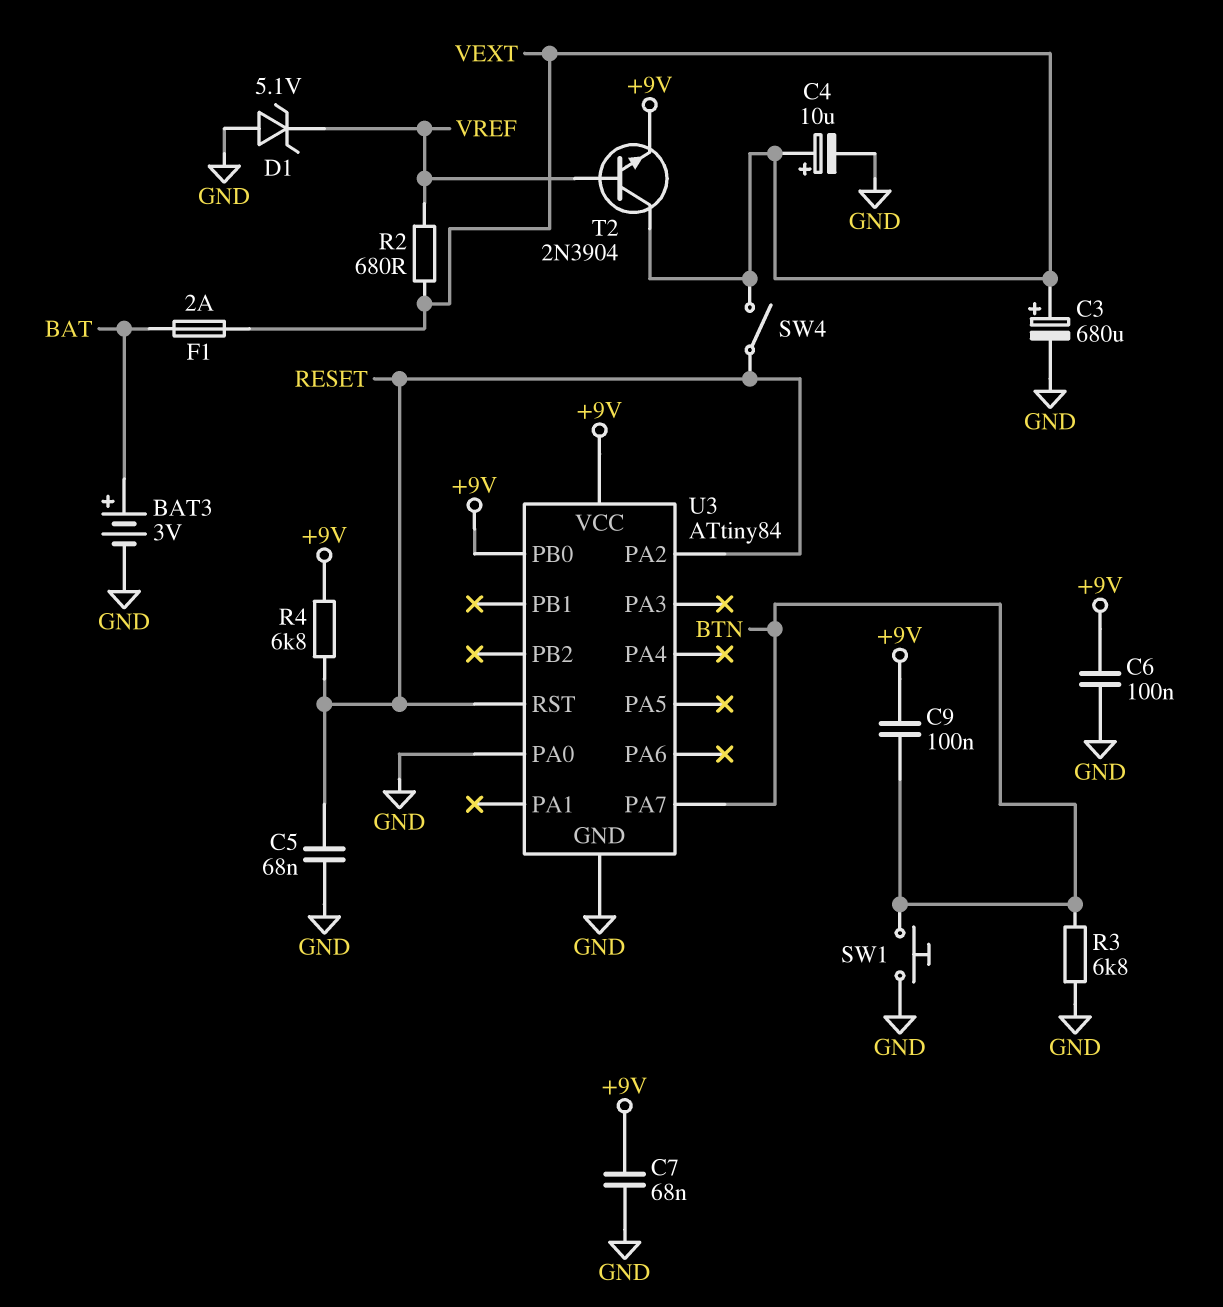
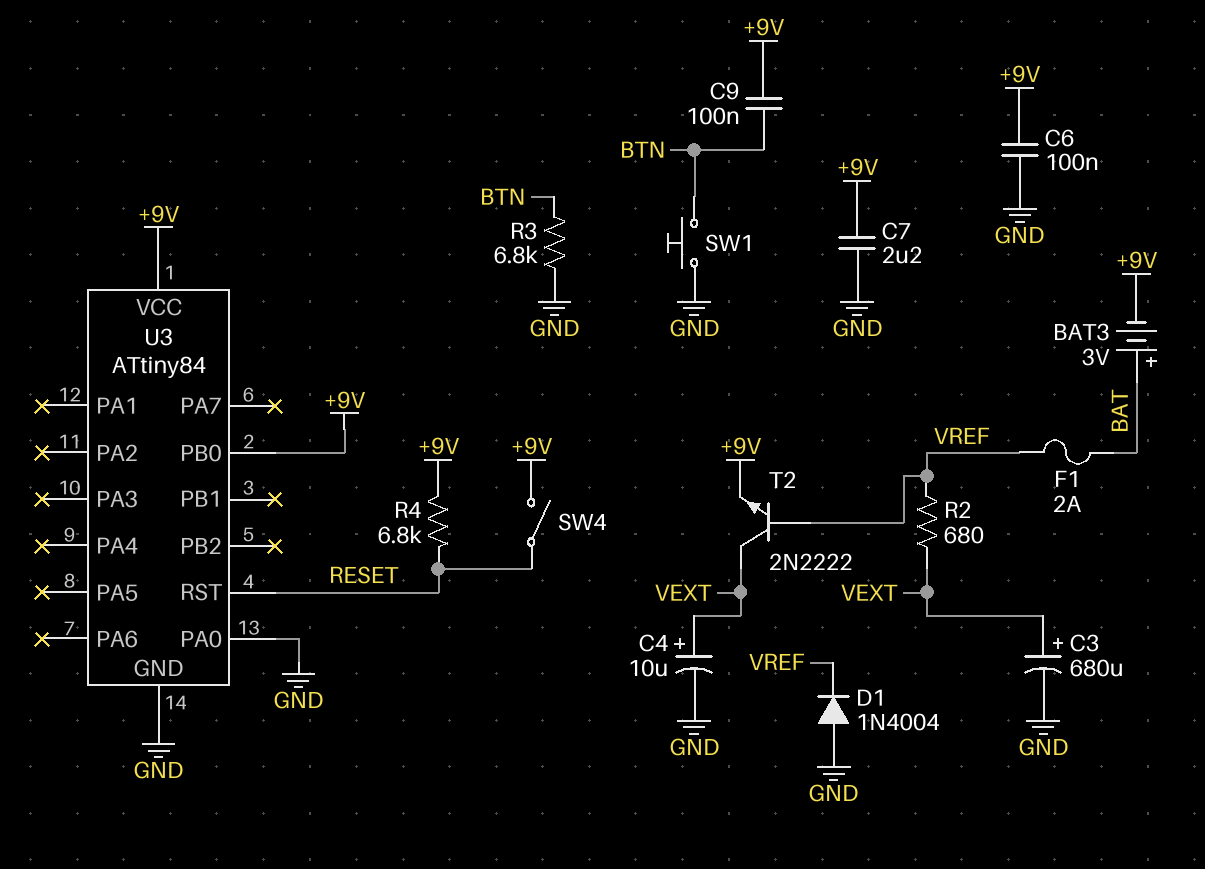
BAT3: 3V (plus BAT, minus GND) -> 3V (plus BAT, minus +9V)
C5: 68nF (GND, RESET) -> none
C7: 68nF (+9V, GND) -> 2.2uF (+9V, GND)
D1: zener 5.1V (A GND, K VREF) -> diode 1N4004 (A GND, K VREF)
F1: 2A (BAT, VEXT) -> 2A (BAT, VREF)
SW4: switch (RESET, VEXT) -> switch (+9V, RESET)
T2: NPN 2N3904 (B VREF, C VEXT, E +9V) -> NPN 2N2222 (B VREF, C VEXT, E +9V)
U3 pin PA2: RESET -> none
U3 pin PA7: BTN -> none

──────

§ What is expected
Return only the number of lines in the data above that include the word "VREF".

§ Task result
3